··· Input material
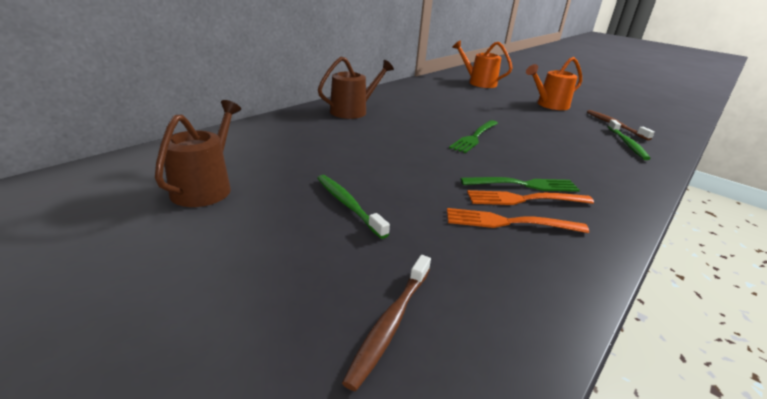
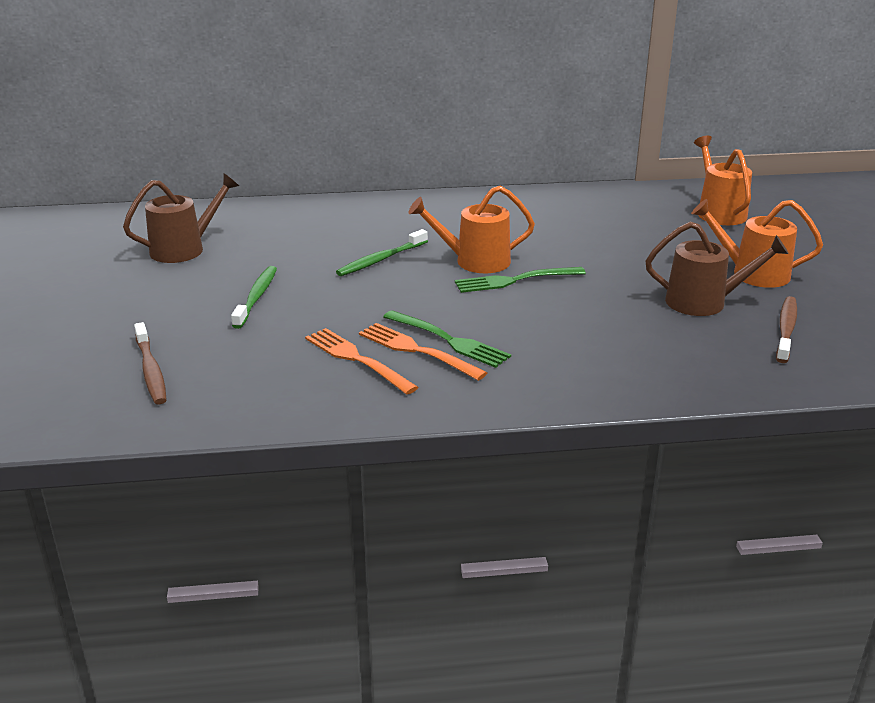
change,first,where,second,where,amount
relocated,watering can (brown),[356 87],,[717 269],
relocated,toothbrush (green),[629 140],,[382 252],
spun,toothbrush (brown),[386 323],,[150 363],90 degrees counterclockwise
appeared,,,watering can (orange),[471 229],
······
=== Task details ===
Only the lines from the one holding "relocated,watering can (brown),[356" to the end of the material are wanted, each transcribed exactly.

=== Answer space ===
relocated,watering can (brown),[356 87],,[717 269],
relocated,toothbrush (green),[629 140],,[382 252],
spun,toothbrush (brown),[386 323],,[150 363],90 degrees counterclockwise
appeared,,,watering can (orange),[471 229],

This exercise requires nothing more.